*** Begin section ***

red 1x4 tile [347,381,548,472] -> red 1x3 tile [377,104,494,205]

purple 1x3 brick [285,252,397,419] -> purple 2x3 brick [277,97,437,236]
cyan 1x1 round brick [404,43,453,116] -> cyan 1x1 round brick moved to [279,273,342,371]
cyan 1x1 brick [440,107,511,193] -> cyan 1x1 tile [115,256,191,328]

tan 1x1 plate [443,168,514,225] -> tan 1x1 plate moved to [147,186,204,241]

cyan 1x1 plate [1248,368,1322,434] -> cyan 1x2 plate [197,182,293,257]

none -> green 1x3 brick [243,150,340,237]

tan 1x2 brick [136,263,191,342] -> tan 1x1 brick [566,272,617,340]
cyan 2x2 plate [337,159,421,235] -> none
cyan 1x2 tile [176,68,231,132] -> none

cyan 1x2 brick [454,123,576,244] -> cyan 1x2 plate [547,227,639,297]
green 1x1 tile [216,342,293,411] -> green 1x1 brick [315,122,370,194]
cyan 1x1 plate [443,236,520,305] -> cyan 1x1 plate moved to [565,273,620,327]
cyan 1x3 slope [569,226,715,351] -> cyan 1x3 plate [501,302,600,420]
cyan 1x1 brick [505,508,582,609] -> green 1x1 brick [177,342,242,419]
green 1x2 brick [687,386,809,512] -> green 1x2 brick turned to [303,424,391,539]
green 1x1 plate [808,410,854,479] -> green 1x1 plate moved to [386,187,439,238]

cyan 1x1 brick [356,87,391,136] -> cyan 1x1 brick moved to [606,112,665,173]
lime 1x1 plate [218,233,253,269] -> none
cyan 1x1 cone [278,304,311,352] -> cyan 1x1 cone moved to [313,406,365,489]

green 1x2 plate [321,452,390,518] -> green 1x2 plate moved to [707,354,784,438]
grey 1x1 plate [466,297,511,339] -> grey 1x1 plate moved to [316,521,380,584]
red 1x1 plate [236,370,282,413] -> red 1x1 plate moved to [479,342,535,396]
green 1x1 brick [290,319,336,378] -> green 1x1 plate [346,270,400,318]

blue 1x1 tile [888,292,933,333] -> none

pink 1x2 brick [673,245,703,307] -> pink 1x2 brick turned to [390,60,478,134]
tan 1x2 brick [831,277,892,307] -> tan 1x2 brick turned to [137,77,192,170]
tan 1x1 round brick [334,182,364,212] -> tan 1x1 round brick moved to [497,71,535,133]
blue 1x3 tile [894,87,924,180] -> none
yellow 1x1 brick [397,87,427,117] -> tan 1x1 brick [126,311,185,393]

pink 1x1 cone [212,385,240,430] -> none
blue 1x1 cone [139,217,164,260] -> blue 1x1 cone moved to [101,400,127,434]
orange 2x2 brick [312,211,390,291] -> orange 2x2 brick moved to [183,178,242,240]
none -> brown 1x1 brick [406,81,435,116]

*** End section ***

Both ends count here. Reproduce exactly the lines from the one containing "red 1x1 plate [236,370,282,413]" through the end of the listing.

_SOLVED EXERCISE_
red 1x1 plate [236,370,282,413] -> red 1x1 plate moved to [479,342,535,396]
green 1x1 brick [290,319,336,378] -> green 1x1 plate [346,270,400,318]

blue 1x1 tile [888,292,933,333] -> none

pink 1x2 brick [673,245,703,307] -> pink 1x2 brick turned to [390,60,478,134]
tan 1x2 brick [831,277,892,307] -> tan 1x2 brick turned to [137,77,192,170]
tan 1x1 round brick [334,182,364,212] -> tan 1x1 round brick moved to [497,71,535,133]
blue 1x3 tile [894,87,924,180] -> none
yellow 1x1 brick [397,87,427,117] -> tan 1x1 brick [126,311,185,393]

pink 1x1 cone [212,385,240,430] -> none
blue 1x1 cone [139,217,164,260] -> blue 1x1 cone moved to [101,400,127,434]
orange 2x2 brick [312,211,390,291] -> orange 2x2 brick moved to [183,178,242,240]
none -> brown 1x1 brick [406,81,435,116]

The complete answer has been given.